| EXERCISE |
Copy out each line of the items below that contains the string "kern".

| RECORDS PROVIDED |
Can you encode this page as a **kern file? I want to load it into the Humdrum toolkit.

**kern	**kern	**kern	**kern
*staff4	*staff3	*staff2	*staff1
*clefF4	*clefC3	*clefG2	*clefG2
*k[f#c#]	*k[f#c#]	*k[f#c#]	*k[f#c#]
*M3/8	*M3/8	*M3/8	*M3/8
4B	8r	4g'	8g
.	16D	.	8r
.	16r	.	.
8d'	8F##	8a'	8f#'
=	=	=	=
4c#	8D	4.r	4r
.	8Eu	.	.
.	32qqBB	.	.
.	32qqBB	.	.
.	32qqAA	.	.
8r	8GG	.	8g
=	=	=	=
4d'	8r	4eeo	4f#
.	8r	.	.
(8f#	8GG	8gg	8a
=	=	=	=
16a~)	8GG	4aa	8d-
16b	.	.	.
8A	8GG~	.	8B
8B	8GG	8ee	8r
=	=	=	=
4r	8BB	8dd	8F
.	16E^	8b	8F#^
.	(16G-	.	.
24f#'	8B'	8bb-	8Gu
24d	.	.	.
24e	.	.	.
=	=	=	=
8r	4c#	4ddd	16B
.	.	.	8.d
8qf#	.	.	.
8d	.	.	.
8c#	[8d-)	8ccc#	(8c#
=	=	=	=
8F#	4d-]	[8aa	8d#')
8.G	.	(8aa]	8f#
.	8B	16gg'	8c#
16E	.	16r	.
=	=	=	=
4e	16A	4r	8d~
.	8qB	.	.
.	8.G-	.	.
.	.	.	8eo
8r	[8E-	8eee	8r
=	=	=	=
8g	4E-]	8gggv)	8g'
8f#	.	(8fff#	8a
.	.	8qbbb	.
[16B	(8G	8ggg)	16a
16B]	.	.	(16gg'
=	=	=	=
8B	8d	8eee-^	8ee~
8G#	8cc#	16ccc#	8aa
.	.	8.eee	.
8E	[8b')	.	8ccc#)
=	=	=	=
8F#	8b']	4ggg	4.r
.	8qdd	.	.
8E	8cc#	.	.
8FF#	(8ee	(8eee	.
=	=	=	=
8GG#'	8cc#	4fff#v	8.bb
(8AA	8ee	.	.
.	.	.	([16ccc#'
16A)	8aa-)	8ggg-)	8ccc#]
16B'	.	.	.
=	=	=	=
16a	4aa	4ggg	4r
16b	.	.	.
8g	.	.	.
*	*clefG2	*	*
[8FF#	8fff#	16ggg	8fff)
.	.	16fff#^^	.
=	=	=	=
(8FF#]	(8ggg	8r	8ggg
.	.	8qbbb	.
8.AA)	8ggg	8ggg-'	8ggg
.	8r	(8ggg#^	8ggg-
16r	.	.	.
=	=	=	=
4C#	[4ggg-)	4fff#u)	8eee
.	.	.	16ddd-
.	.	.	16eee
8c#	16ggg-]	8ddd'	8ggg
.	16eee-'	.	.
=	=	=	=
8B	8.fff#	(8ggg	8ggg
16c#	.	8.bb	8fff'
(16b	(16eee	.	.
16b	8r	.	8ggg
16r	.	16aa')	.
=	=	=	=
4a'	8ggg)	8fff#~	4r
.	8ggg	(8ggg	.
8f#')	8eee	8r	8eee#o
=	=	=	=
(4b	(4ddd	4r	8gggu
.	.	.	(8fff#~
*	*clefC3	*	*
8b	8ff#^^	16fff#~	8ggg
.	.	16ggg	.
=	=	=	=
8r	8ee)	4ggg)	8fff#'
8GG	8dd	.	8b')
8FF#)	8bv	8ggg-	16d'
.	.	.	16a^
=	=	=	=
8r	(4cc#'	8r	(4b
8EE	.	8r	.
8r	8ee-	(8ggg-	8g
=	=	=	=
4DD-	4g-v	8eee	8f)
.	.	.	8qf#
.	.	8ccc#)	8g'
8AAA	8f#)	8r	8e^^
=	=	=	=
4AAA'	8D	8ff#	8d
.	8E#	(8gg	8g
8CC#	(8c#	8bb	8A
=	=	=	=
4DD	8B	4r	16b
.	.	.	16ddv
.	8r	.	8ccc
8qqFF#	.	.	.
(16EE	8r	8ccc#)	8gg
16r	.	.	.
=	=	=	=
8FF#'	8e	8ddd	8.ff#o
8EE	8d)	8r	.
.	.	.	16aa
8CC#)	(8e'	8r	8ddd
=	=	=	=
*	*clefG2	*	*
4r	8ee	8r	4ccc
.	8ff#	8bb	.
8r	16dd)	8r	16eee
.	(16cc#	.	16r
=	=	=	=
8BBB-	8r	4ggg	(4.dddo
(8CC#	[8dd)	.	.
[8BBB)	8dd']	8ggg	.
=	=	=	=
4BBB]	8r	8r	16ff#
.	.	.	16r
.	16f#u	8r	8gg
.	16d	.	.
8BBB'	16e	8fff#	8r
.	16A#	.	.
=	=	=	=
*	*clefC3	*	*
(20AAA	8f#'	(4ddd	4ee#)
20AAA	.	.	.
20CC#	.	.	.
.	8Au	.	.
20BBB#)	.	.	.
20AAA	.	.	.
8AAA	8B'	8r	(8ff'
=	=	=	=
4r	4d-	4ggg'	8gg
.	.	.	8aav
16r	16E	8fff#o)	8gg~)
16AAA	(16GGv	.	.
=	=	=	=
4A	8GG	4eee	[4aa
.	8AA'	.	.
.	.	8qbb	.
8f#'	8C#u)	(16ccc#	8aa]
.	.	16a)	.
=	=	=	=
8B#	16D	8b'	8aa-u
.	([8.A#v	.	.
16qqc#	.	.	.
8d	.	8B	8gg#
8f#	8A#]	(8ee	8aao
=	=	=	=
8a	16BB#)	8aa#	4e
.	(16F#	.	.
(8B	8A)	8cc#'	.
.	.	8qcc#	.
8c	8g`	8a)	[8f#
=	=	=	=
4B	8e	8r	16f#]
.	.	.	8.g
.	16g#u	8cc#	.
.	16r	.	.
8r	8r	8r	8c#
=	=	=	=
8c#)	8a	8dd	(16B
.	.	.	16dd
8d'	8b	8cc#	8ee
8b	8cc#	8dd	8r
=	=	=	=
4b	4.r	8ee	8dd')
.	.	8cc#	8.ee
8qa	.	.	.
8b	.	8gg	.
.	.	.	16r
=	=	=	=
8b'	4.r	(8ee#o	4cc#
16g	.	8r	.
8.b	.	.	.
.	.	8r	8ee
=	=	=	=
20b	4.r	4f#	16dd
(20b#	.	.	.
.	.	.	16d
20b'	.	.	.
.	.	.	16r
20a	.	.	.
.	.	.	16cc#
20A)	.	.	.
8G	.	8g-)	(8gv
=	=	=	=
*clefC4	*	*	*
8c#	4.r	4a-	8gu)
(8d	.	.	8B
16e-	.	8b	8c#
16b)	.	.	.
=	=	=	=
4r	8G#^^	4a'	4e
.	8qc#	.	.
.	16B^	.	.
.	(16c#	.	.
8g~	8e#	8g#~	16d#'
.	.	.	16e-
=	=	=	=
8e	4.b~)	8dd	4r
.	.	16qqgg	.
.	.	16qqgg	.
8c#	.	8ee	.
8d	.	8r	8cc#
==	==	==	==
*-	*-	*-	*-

| EXERCISE RESULT |
Can you encode this page as a **kern file? I want to load it into the Humdrum toolkit.
**kern	**kern	**kern	**kern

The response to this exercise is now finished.